▸ Task to complete
Within the data below, how many lines contain "cone"? Reply with the number only.

(Source records)
-- Opening Marker --

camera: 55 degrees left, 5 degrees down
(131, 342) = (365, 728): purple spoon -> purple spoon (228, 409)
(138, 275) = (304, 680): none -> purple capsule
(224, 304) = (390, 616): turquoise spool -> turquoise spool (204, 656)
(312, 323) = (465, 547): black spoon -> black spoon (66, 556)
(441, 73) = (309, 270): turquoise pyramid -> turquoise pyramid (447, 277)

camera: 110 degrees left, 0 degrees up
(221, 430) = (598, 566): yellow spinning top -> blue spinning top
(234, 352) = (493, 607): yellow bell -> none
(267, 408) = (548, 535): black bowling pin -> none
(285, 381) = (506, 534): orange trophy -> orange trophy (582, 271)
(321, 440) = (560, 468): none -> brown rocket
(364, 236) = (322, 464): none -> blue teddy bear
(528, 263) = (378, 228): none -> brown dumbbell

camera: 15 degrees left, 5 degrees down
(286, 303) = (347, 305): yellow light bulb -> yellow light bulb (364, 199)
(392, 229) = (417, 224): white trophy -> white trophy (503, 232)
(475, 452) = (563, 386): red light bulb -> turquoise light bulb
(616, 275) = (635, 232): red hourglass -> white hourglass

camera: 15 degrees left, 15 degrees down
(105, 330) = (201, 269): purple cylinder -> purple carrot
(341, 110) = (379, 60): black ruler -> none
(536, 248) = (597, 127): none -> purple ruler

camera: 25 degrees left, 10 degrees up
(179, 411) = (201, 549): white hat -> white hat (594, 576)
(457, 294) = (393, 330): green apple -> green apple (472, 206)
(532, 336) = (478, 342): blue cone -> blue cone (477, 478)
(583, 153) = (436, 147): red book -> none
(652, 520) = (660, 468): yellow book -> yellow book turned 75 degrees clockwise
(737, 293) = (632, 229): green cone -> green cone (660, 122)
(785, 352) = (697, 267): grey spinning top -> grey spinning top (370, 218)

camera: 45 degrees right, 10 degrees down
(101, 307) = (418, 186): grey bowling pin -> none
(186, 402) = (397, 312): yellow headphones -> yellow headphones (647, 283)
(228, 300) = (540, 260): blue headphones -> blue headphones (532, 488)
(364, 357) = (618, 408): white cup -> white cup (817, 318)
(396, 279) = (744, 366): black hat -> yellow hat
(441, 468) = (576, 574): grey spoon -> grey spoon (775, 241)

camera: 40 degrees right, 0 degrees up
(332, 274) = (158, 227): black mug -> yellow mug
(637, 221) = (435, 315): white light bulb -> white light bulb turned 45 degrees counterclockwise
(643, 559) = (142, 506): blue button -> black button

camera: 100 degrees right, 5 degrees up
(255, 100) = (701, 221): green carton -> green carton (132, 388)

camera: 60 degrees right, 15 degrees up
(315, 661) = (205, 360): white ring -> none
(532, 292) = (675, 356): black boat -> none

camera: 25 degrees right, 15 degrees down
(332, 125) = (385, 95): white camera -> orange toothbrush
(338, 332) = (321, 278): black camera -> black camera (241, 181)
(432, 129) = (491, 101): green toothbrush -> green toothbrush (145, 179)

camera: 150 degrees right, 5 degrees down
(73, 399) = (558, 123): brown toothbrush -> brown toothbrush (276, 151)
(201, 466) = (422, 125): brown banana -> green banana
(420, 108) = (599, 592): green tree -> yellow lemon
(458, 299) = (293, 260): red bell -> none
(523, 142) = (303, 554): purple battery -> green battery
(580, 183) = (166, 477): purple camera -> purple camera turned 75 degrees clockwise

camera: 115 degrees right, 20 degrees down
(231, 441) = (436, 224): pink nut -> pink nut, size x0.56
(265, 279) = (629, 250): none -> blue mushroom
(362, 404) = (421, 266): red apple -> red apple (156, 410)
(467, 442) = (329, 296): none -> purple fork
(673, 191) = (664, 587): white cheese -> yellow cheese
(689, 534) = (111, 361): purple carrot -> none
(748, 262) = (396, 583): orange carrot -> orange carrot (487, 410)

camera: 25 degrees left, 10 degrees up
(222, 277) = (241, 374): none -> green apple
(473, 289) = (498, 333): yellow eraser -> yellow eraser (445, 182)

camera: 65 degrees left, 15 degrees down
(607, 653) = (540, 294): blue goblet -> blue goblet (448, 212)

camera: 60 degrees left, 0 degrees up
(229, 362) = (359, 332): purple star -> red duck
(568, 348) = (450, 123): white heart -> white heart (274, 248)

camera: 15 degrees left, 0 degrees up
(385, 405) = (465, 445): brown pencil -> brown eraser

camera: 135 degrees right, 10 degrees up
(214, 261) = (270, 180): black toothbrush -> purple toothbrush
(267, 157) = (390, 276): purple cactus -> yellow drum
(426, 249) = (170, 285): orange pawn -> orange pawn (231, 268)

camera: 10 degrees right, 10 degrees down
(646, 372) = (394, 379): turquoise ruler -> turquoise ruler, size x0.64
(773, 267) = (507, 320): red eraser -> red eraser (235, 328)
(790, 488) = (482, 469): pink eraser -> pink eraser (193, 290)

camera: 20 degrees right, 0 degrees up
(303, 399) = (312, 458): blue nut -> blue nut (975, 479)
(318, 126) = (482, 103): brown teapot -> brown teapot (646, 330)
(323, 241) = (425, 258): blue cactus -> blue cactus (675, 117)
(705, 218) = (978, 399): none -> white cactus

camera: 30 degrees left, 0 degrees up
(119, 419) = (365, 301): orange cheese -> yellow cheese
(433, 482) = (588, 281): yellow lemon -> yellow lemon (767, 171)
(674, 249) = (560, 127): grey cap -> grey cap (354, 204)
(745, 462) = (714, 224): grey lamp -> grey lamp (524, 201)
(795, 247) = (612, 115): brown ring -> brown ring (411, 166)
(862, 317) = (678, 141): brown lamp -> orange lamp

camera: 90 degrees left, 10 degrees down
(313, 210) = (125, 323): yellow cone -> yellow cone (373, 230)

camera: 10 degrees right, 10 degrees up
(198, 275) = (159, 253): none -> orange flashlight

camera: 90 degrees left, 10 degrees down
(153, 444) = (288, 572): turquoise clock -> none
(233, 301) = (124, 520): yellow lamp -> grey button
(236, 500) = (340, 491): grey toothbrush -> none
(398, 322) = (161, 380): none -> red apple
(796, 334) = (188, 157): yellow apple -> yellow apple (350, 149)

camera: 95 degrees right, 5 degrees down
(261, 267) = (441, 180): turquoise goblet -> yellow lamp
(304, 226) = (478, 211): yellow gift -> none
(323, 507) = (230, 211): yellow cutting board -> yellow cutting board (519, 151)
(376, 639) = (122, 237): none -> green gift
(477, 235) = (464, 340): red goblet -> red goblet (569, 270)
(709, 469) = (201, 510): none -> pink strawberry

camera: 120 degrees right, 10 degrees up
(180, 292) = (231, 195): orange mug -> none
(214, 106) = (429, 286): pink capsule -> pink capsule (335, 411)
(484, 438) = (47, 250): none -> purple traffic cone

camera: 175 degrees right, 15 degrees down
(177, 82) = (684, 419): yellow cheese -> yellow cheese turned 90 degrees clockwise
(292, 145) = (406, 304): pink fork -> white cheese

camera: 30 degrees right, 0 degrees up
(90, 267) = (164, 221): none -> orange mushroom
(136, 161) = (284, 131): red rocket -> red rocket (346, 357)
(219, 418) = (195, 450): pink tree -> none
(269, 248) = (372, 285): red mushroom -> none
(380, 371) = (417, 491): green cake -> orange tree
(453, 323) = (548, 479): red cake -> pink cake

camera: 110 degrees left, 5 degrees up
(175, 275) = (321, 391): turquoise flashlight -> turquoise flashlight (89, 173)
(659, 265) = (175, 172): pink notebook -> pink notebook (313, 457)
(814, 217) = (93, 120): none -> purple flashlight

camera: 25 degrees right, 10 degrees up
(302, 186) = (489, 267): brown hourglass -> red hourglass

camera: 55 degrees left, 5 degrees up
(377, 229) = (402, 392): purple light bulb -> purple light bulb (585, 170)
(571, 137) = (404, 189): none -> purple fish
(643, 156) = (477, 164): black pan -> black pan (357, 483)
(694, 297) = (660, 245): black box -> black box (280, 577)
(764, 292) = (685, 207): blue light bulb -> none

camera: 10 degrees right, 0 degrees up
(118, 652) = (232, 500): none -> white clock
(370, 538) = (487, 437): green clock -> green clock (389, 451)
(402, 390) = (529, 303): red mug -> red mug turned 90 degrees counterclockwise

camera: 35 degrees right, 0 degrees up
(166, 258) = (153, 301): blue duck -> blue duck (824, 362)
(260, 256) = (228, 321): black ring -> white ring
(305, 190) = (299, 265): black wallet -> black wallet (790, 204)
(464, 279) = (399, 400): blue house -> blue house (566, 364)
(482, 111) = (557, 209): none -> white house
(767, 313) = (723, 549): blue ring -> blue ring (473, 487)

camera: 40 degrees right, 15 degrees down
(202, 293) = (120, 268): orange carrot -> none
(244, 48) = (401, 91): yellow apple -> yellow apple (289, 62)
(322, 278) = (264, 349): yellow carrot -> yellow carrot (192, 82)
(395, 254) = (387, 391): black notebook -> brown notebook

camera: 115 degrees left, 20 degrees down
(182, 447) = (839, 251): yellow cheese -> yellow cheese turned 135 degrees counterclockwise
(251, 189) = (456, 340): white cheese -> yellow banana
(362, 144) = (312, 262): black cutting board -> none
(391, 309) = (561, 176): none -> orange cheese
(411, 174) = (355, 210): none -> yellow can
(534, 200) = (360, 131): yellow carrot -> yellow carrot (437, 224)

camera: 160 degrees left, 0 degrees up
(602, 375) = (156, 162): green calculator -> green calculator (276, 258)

-- Closing Marker --

▸ Reply to the exercise
4